Going from the line that contains "purple light bulb: 7 -> 11" through the last line of the records, set down each line again exactly, both included, with pictures left out.

STUDY MATERIAL:

=======

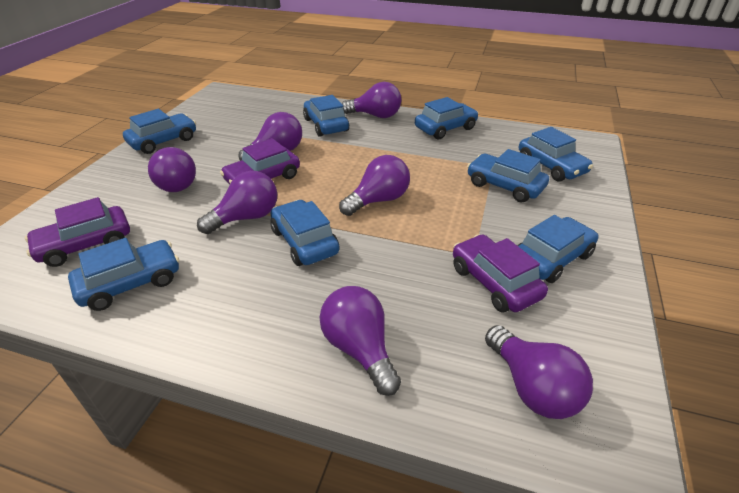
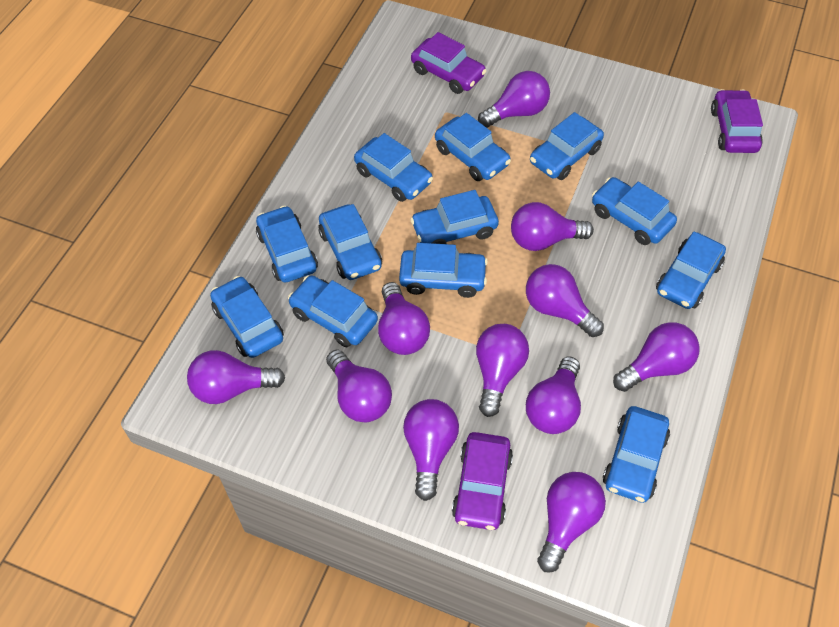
blue car: 8 -> 12
purple light bulb: 7 -> 11

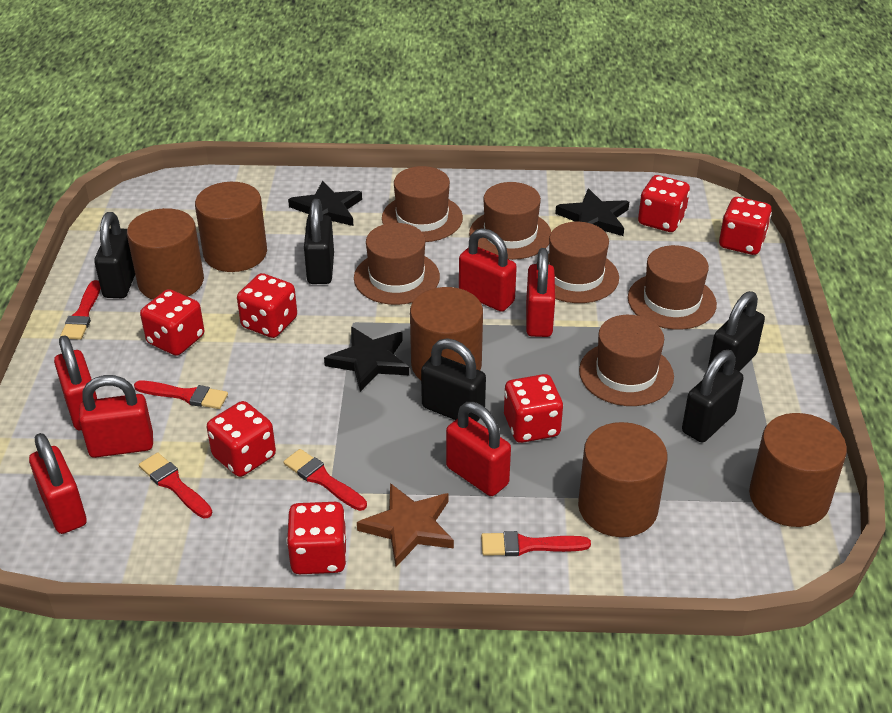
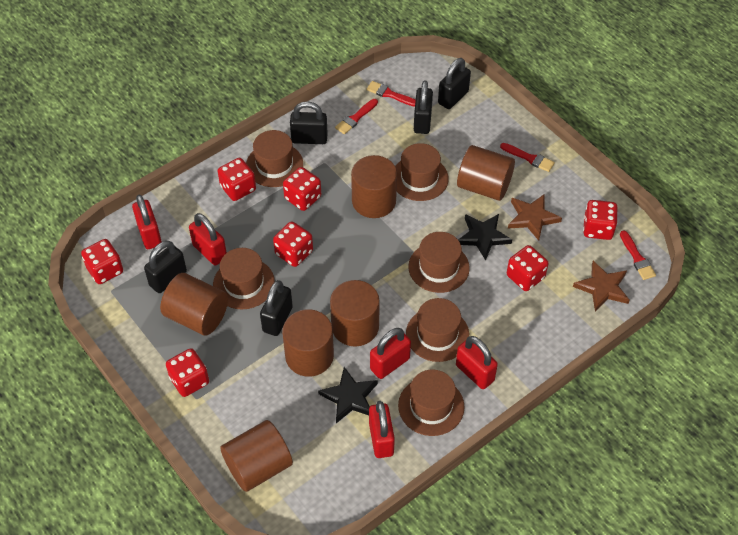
black star: 3 -> 2
brown cylinder: 5 -> 6
brown star: 1 -> 2
red brush: 5 -> 4
red padlock: 6 -> 5

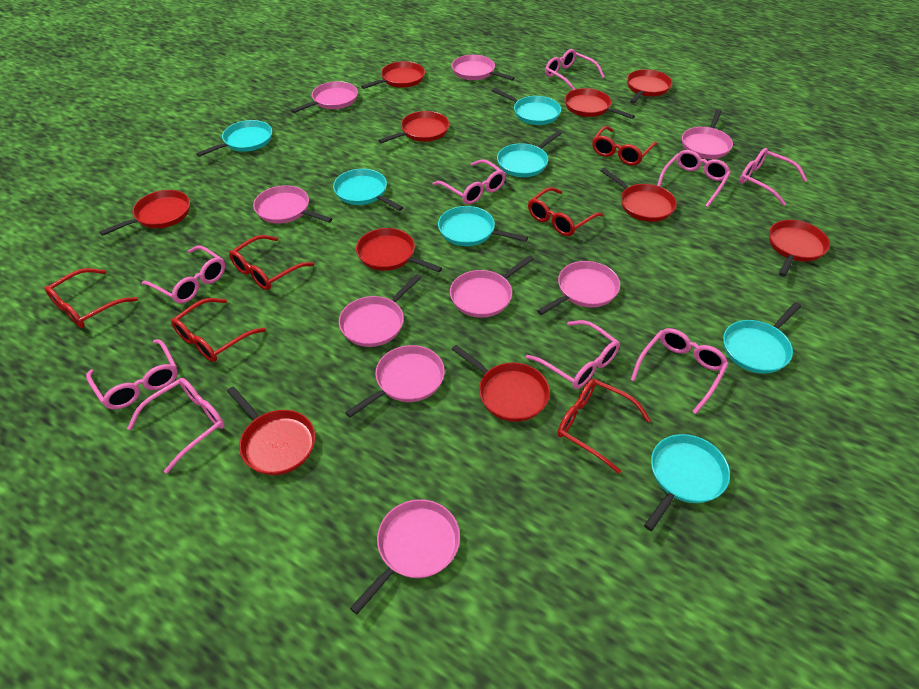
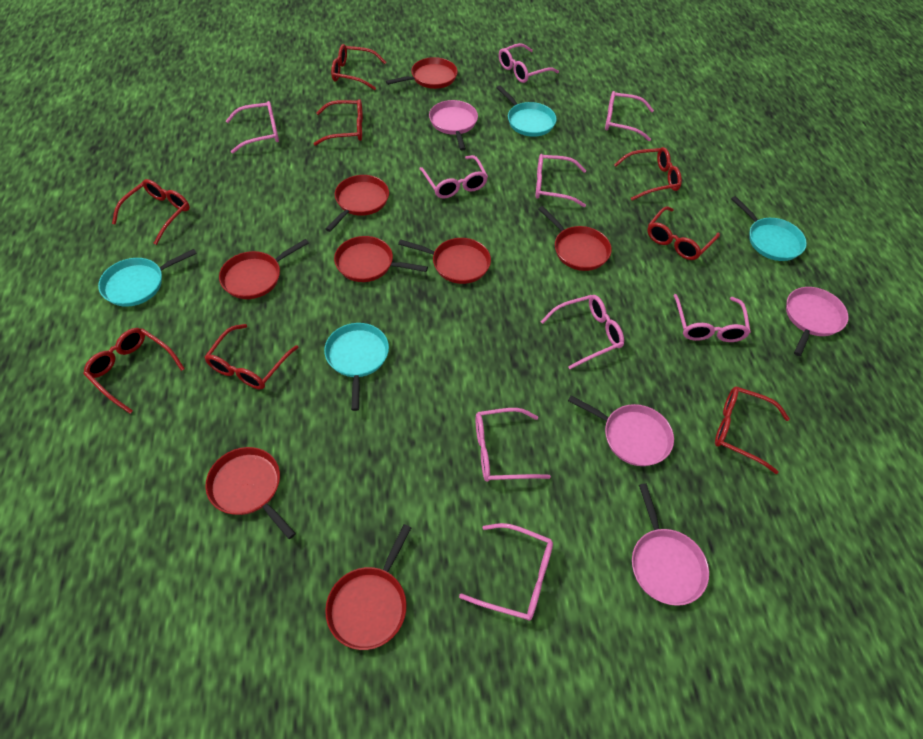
pink pan: 9 -> 4
red glasses: 6 -> 8
red pan: 10 -> 8
turquoise pan: 7 -> 4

=======

COMPLETED EXERCISE:
purple light bulb: 7 -> 11

black star: 3 -> 2
brown cylinder: 5 -> 6
brown star: 1 -> 2
red brush: 5 -> 4
red padlock: 6 -> 5

pink pan: 9 -> 4
red glasses: 6 -> 8
red pan: 10 -> 8
turquoise pan: 7 -> 4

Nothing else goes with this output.